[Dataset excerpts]
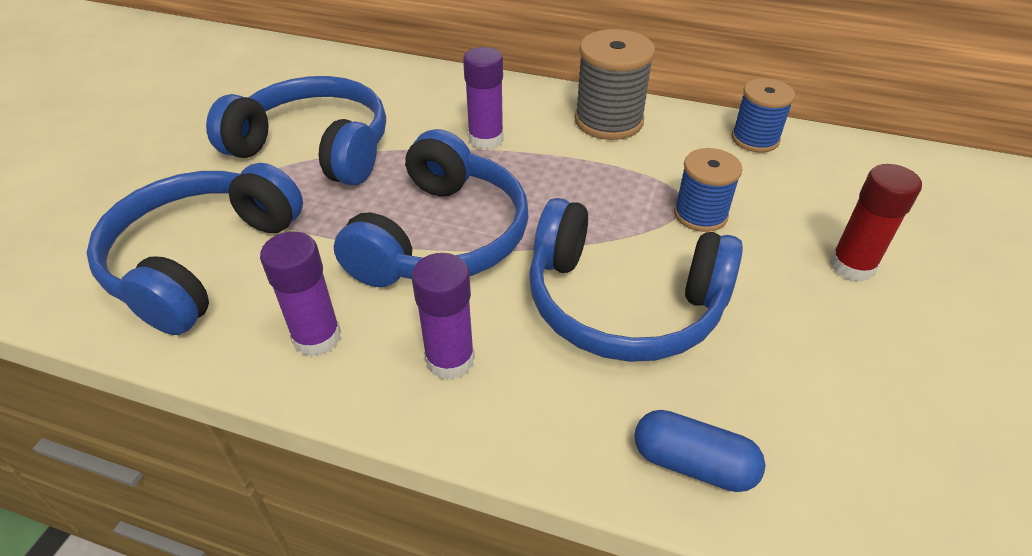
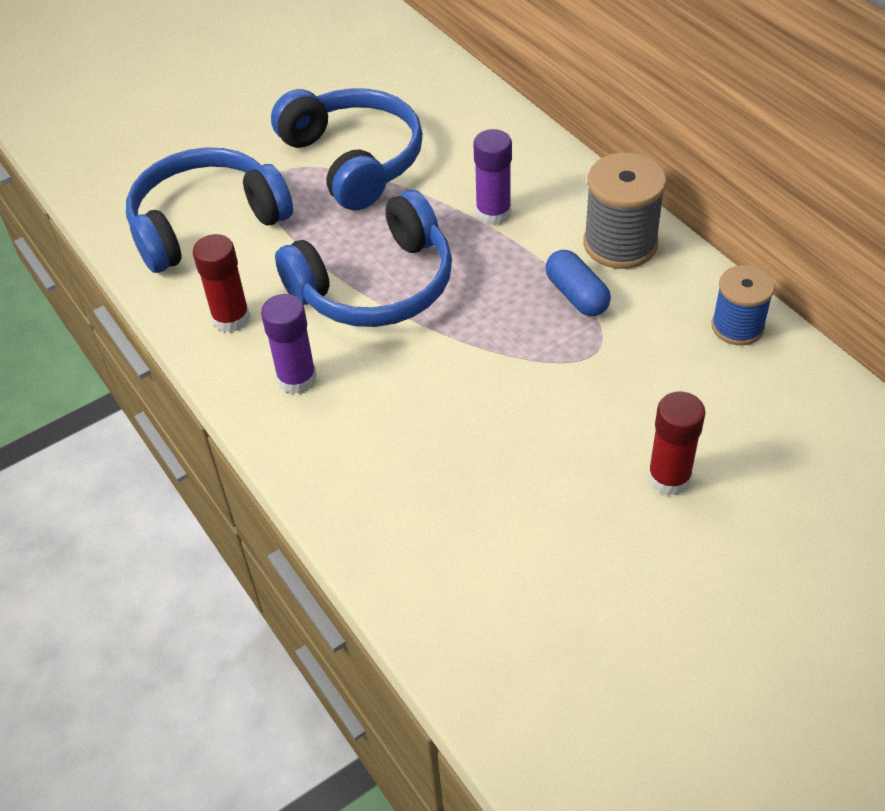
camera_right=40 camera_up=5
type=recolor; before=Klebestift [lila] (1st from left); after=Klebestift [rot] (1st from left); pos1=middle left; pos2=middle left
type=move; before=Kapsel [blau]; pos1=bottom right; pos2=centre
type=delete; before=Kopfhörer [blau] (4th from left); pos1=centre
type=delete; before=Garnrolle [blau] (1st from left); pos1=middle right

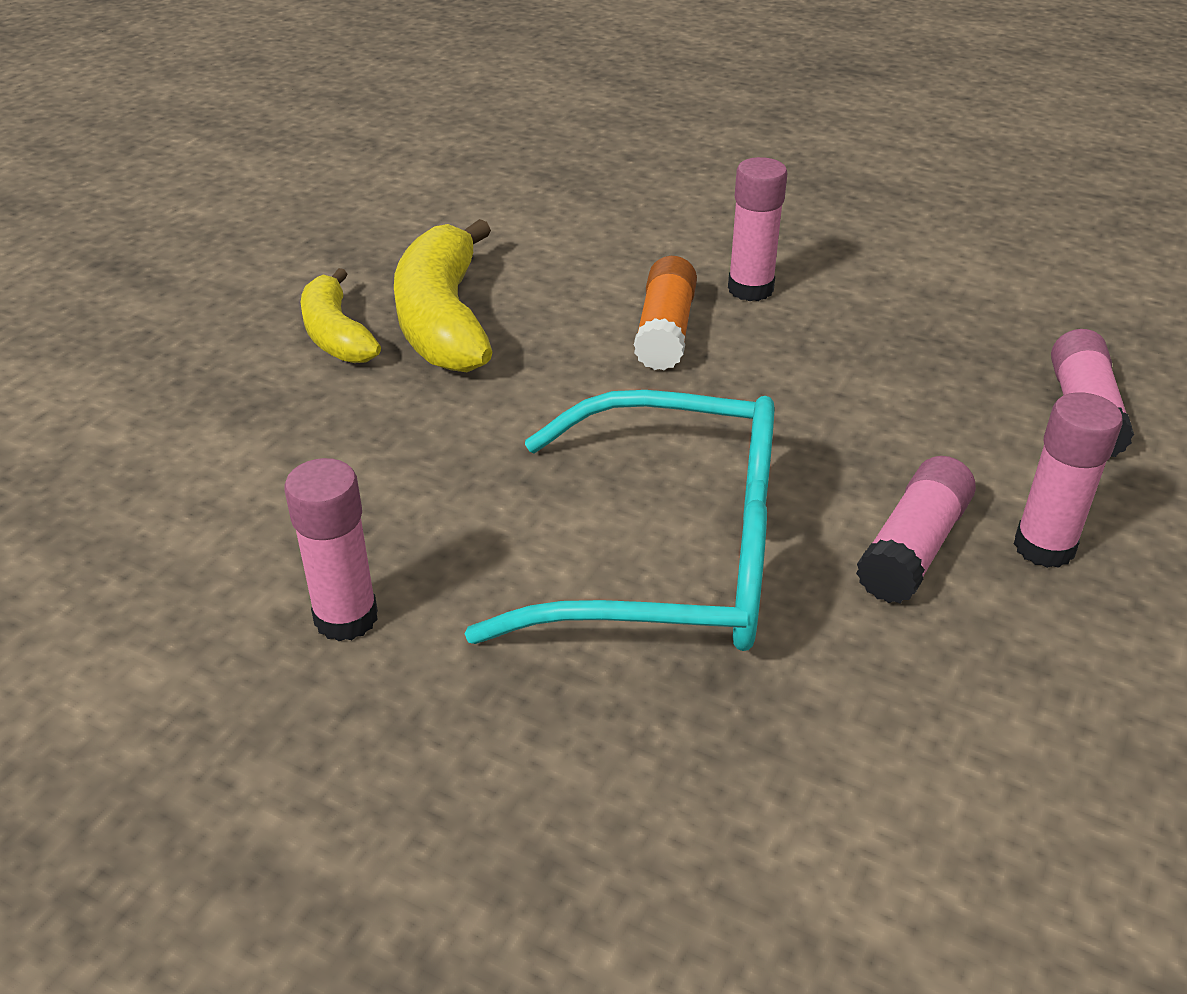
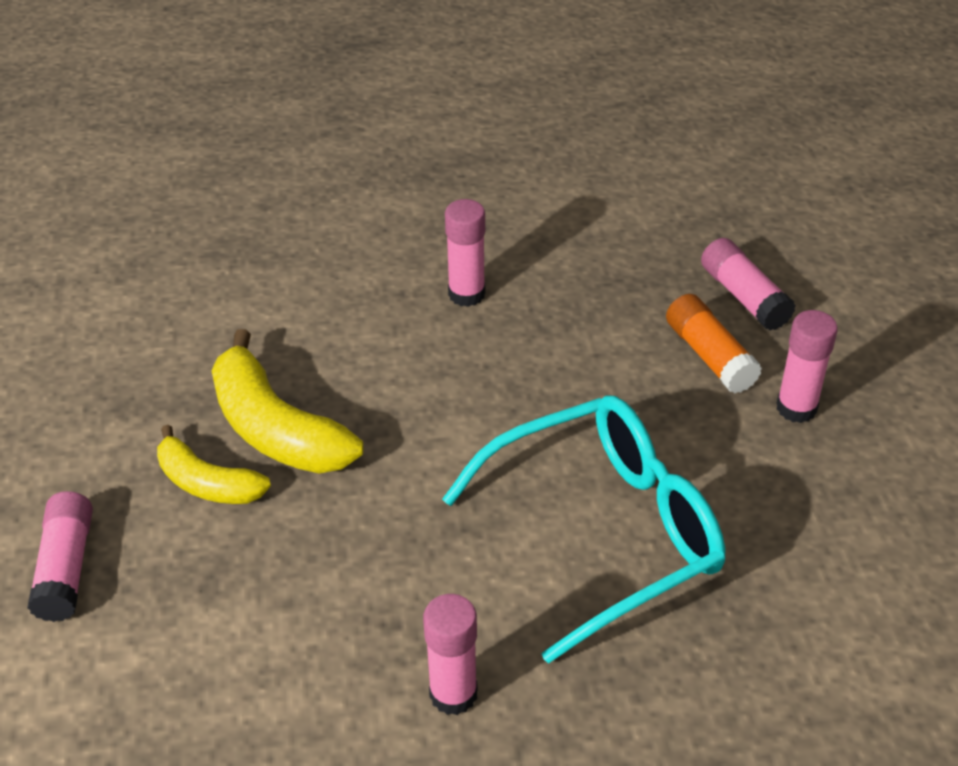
camera_right=-35 camera_up=5
type=move; before=Klebestift [rosa] (3rd from left in the first image); after=Klebestift [rosa] (1st from left); pos1=middle right; pos2=bottom left
type=move; before=Klebestift [orange]; pos1=top centre; pos2=middle right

The task
Write out the line that contains "type=move; before=Kapsel [blau];" and every line after it to the end of the data, exactly as they stand. Omit the pictures.

The completed task
type=move; before=Kapsel [blau]; pos1=bottom right; pos2=centre
type=delete; before=Kopfhörer [blau] (4th from left); pos1=centre
type=delete; before=Garnrolle [blau] (1st from left); pos1=middle right

camera_right=-35 camera_up=5
type=move; before=Klebestift [rosa] (3rd from left in the first image); after=Klebestift [rosa] (1st from left); pos1=middle right; pos2=bottom left
type=move; before=Klebestift [orange]; pos1=top centre; pos2=middle right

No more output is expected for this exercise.